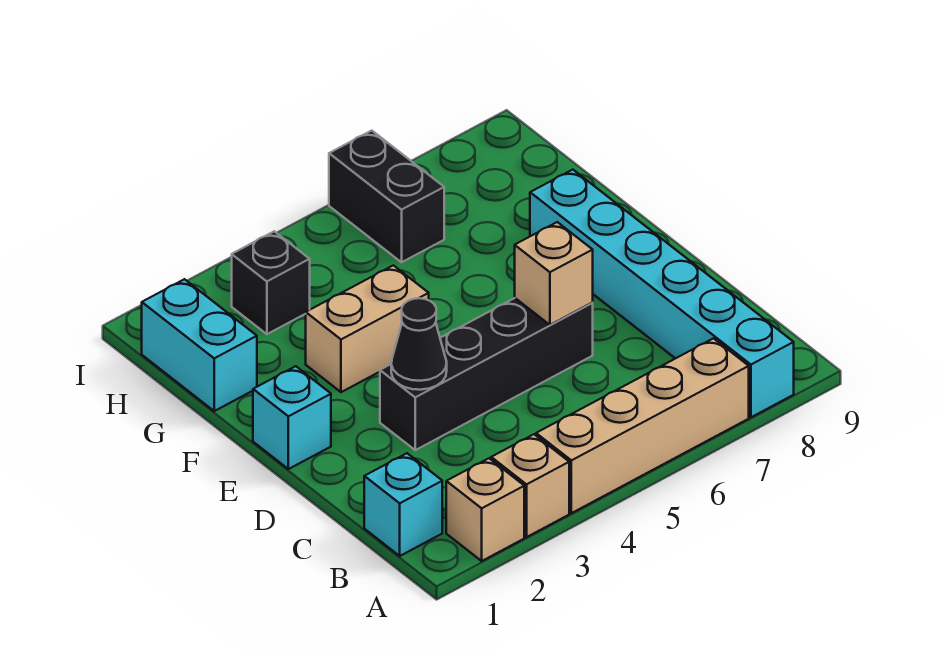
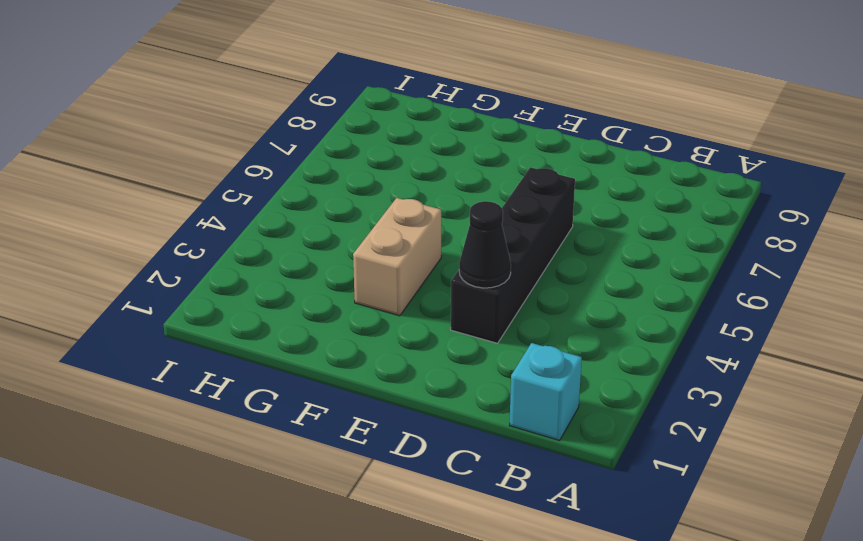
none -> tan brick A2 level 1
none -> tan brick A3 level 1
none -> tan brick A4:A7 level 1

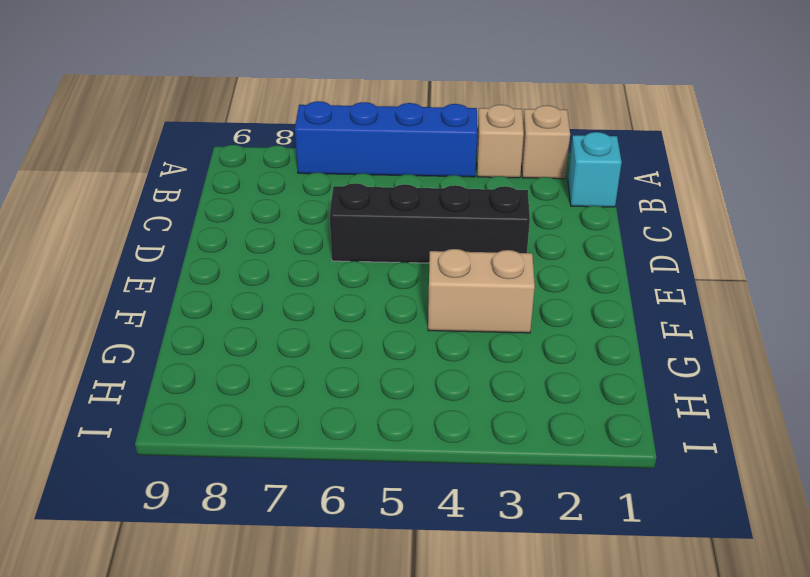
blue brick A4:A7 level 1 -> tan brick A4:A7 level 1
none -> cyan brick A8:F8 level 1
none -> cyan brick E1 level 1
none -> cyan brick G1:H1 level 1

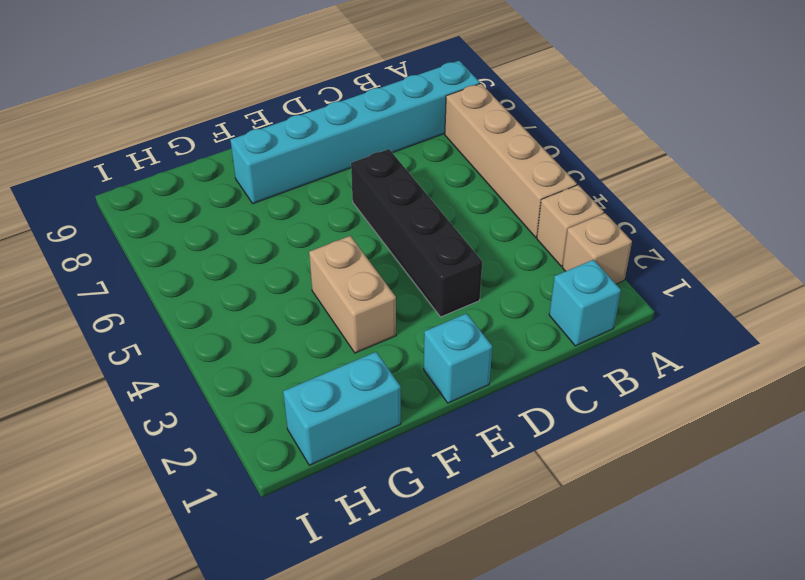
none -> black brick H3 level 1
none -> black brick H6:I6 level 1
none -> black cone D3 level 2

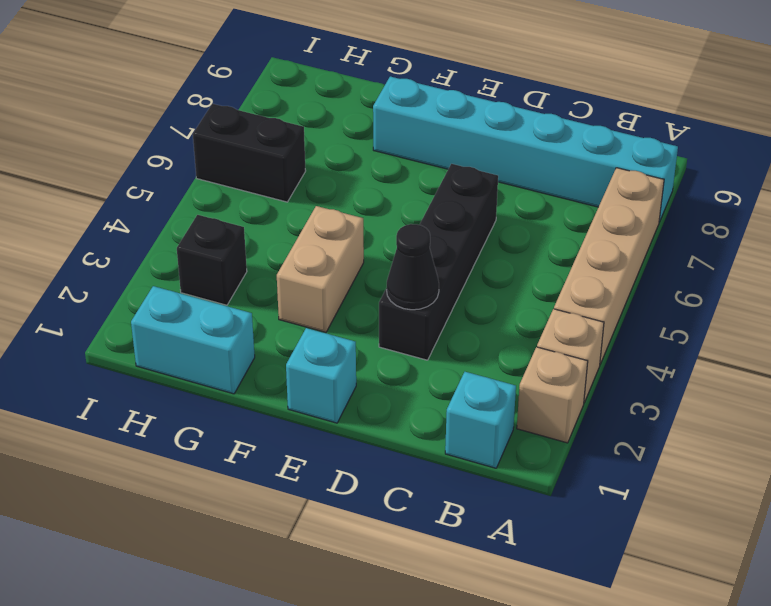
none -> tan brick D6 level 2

* * * * *

BRIEF: Whenever the string "none" shows up in a line of the records, copy that line.

RESULT:
none -> tan brick A2 level 1
none -> tan brick A3 level 1
none -> tan brick A4:A7 level 1
none -> cyan brick A8:F8 level 1
none -> cyan brick E1 level 1
none -> cyan brick G1:H1 level 1
none -> black brick H3 level 1
none -> black brick H6:I6 level 1
none -> black cone D3 level 2
none -> tan brick D6 level 2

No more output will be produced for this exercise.